(Data records)

- - - - - - -

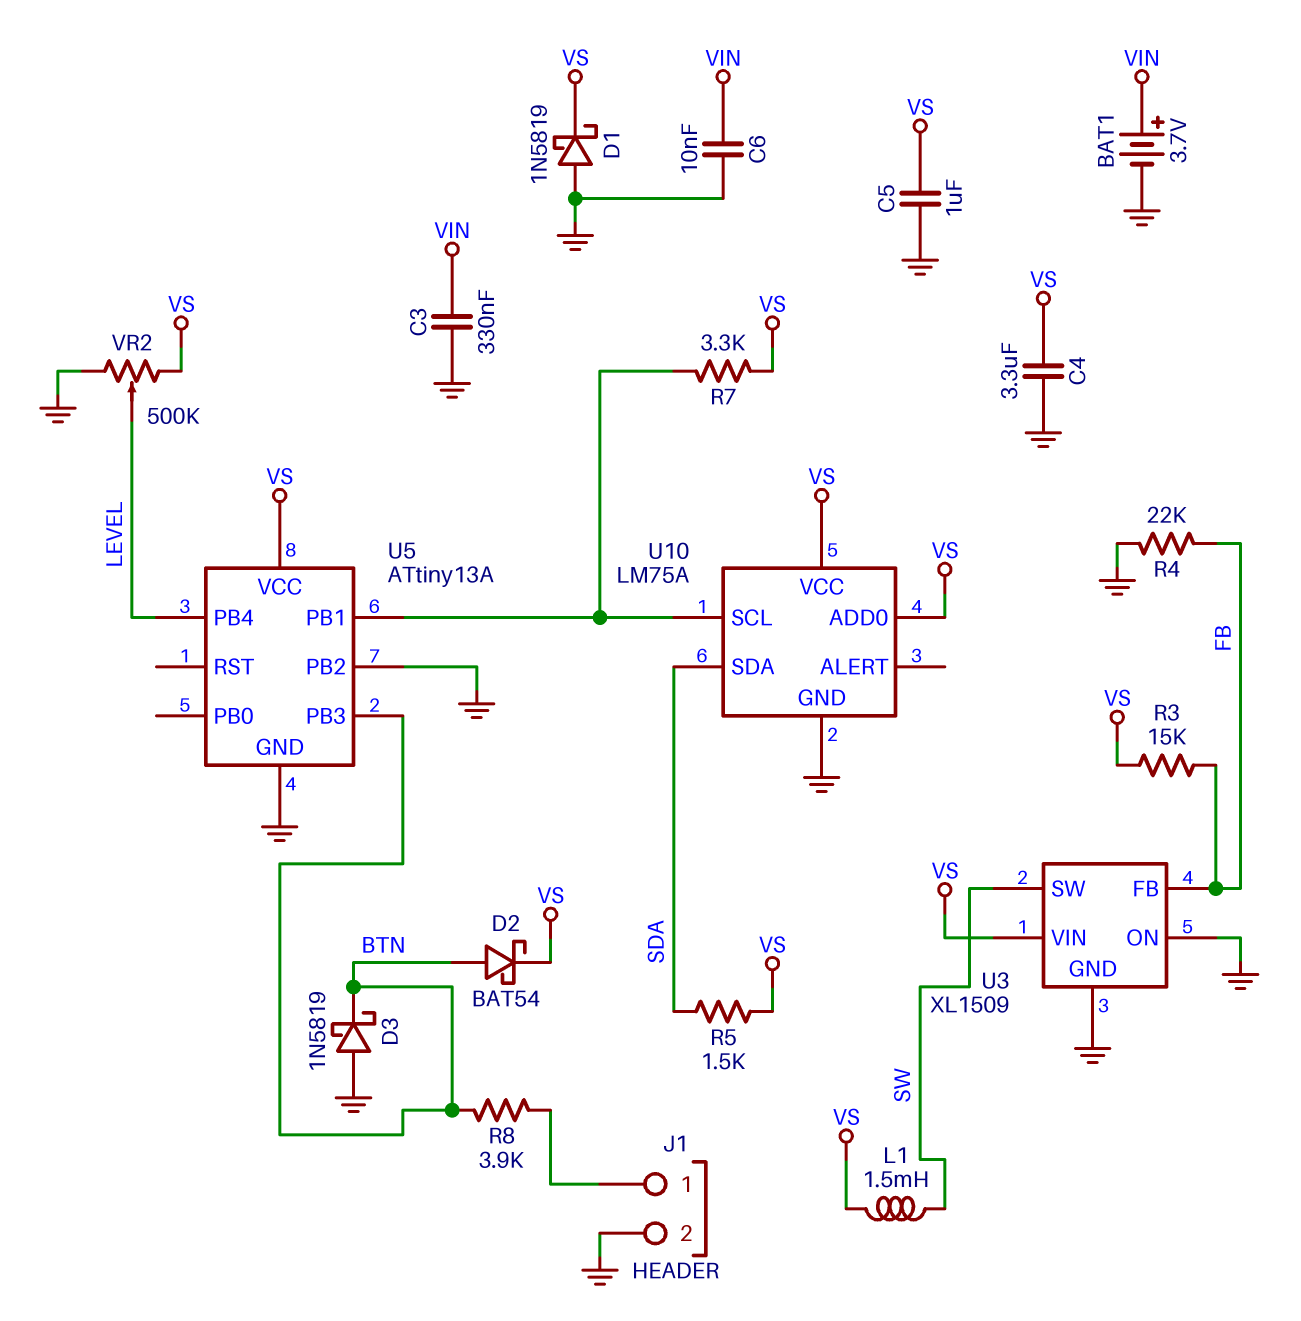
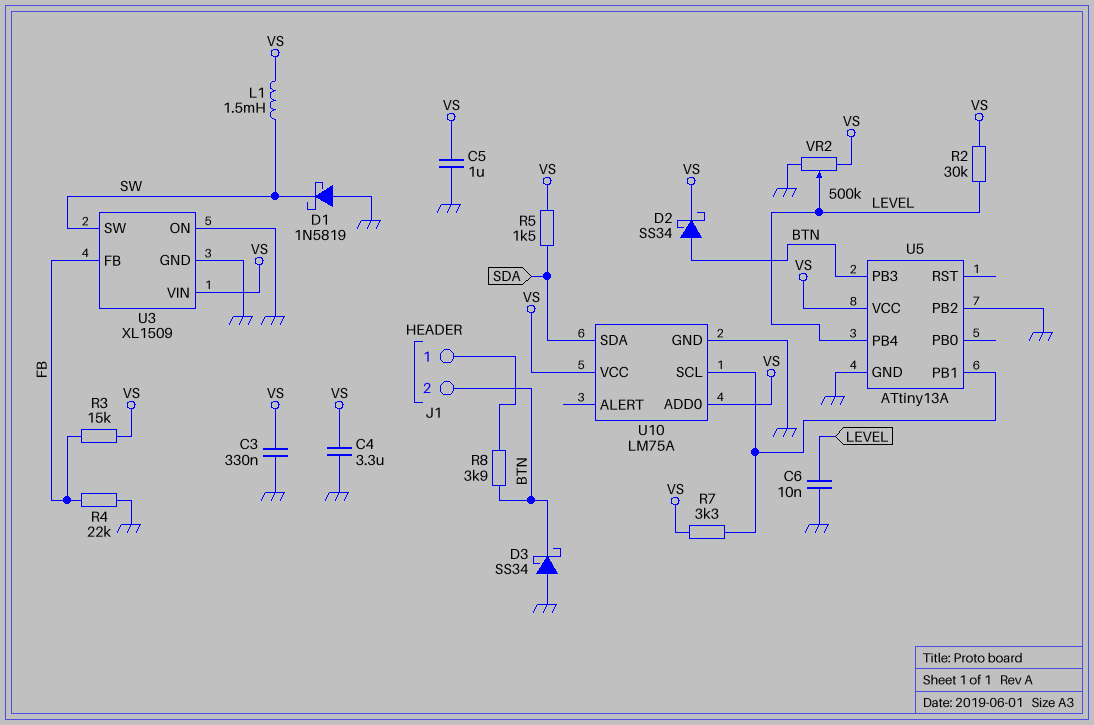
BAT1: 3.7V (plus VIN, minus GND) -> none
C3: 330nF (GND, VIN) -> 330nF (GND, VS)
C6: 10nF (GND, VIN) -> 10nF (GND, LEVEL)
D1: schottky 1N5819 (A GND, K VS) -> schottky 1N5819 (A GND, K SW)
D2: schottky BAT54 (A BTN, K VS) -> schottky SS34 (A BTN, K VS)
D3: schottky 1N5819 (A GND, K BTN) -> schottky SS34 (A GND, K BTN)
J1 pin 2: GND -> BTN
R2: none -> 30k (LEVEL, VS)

- - - - - - -

What you are asked to do →
All entries must be written out again exactly as given, with no pictures in the copy.

Expected answer →
BAT1: 3.7V (plus VIN, minus GND) -> none
C3: 330nF (GND, VIN) -> 330nF (GND, VS)
C6: 10nF (GND, VIN) -> 10nF (GND, LEVEL)
D1: schottky 1N5819 (A GND, K VS) -> schottky 1N5819 (A GND, K SW)
D2: schottky BAT54 (A BTN, K VS) -> schottky SS34 (A BTN, K VS)
D3: schottky 1N5819 (A GND, K BTN) -> schottky SS34 (A GND, K BTN)
J1 pin 2: GND -> BTN
R2: none -> 30k (LEVEL, VS)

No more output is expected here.